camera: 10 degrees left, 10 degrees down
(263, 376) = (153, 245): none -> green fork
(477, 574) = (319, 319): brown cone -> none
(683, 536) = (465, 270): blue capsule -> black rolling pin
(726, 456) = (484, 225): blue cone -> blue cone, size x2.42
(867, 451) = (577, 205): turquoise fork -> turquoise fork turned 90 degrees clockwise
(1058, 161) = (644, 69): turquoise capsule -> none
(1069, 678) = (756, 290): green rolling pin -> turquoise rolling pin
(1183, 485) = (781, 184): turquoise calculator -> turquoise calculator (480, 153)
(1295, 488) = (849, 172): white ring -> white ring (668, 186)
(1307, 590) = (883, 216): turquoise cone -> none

★ ★ ★ ★

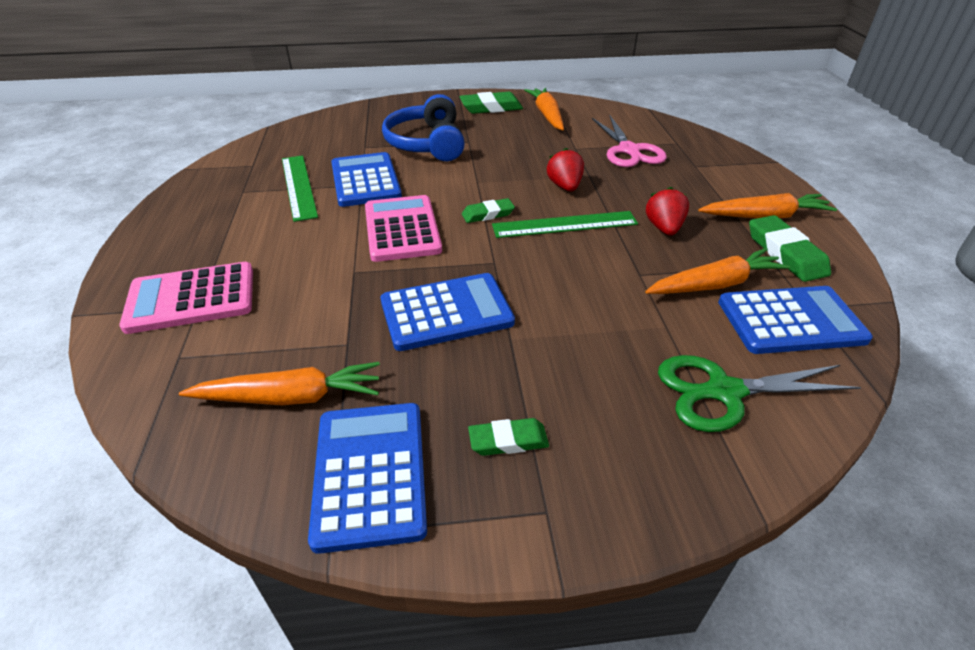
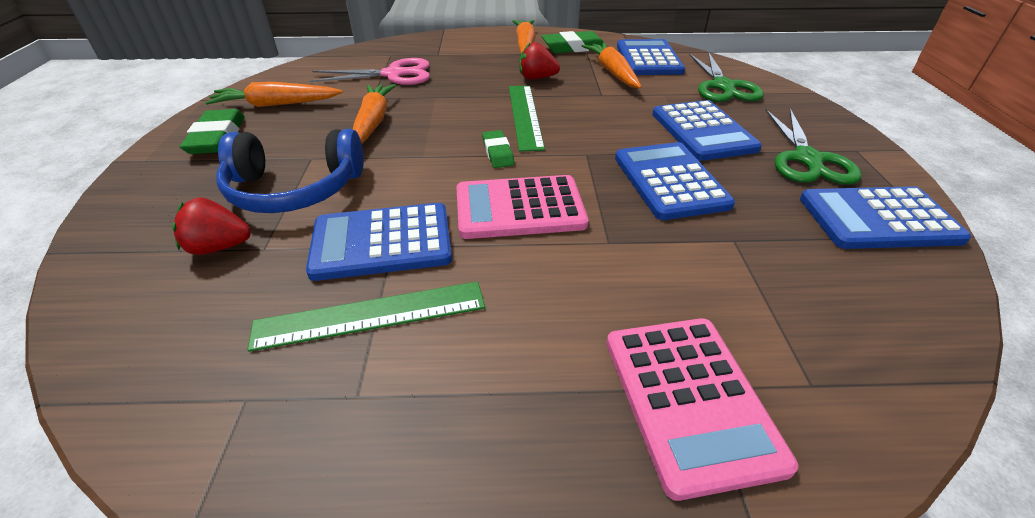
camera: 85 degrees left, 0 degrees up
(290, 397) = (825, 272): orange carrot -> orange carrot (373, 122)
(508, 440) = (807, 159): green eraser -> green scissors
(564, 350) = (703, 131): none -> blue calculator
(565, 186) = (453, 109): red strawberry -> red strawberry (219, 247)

★ ★ ★ ★

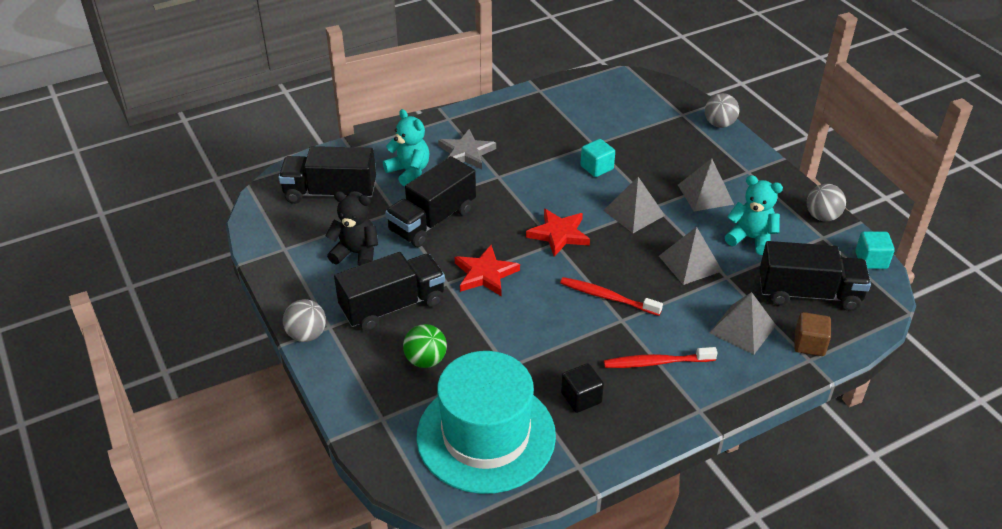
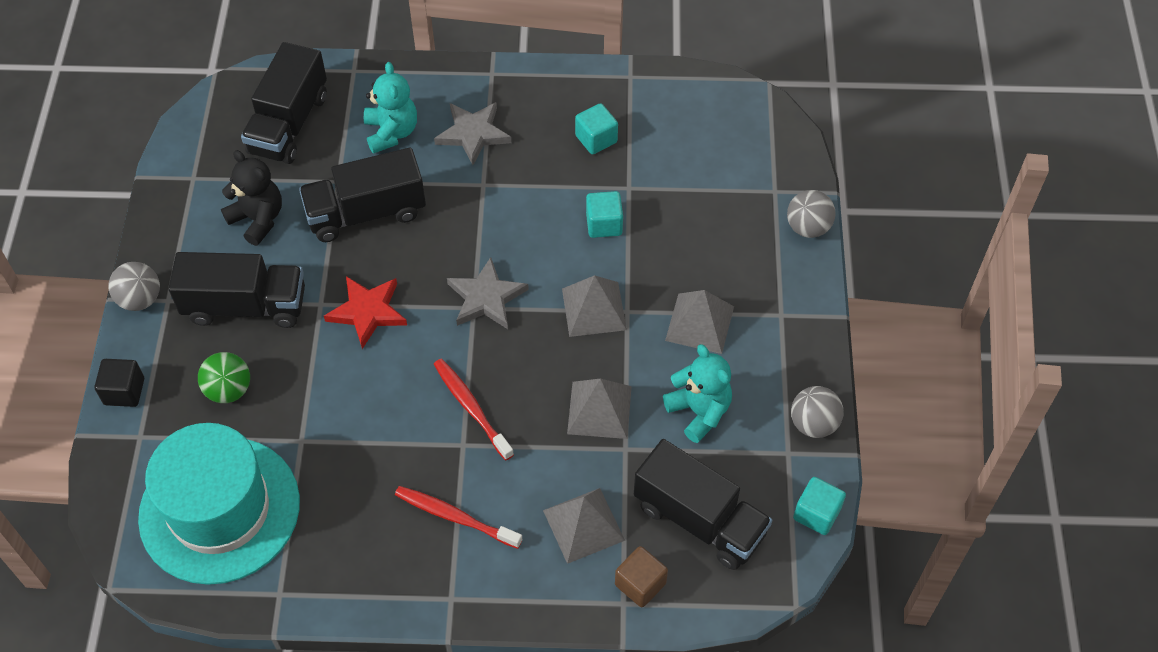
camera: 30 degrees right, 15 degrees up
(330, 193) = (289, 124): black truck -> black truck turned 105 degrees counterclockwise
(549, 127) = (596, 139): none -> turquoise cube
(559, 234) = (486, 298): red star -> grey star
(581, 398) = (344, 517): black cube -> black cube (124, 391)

★ ★ ★ ★

Whenever a line above includes "fork", copy it in full.

(263, 376) = (153, 245): none -> green fork
(867, 451) = (577, 205): turquoise fork -> turquoise fork turned 90 degrees clockwise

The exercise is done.